--- About this task ---
Below are the records; copy every line in them that holds the string "RFID".

=== Begin Enclosure ===

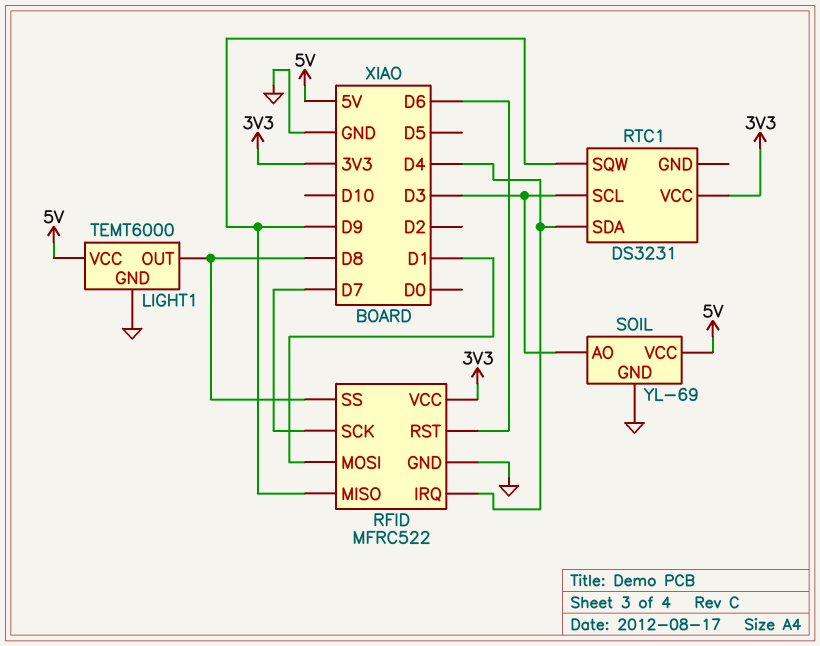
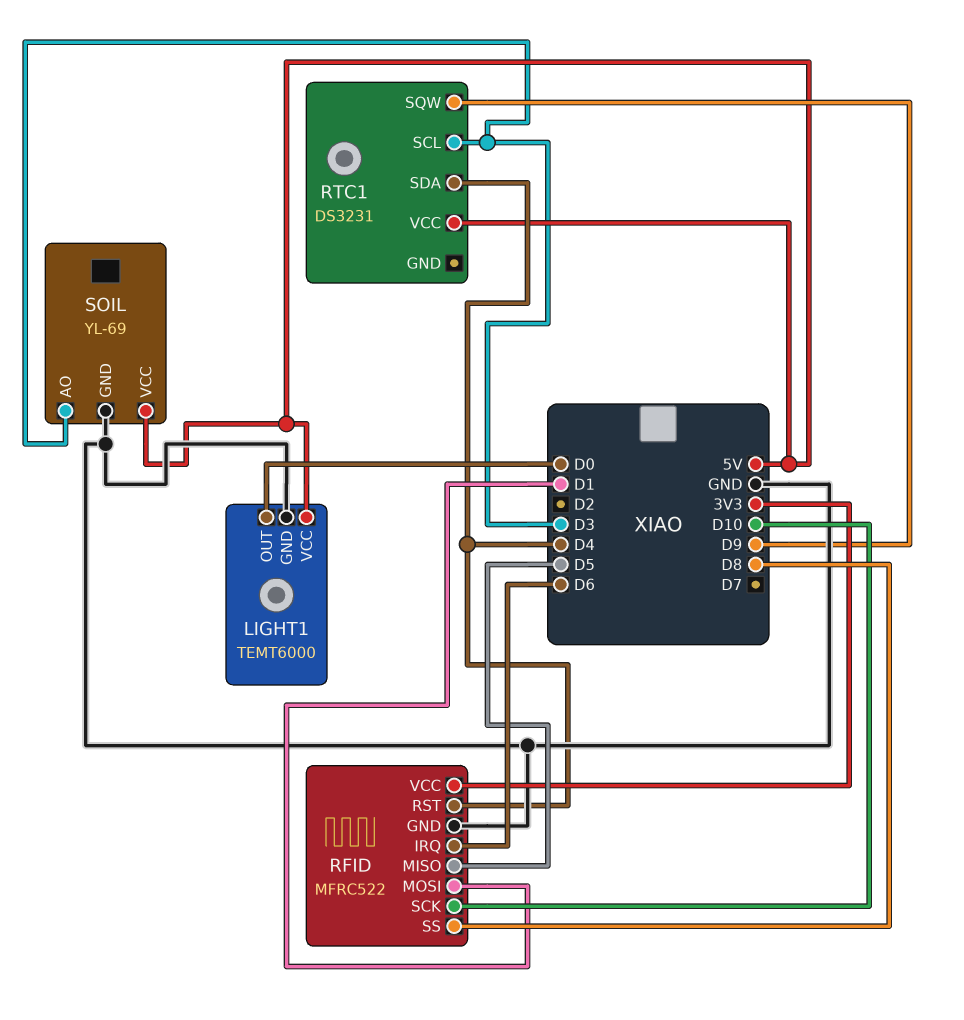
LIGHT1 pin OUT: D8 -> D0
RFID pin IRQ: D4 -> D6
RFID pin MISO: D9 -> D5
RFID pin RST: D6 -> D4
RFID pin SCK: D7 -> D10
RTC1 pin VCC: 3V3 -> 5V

=== End Enclosure ===

--- Expected answer ---
RFID pin IRQ: D4 -> D6
RFID pin MISO: D9 -> D5
RFID pin RST: D6 -> D4
RFID pin SCK: D7 -> D10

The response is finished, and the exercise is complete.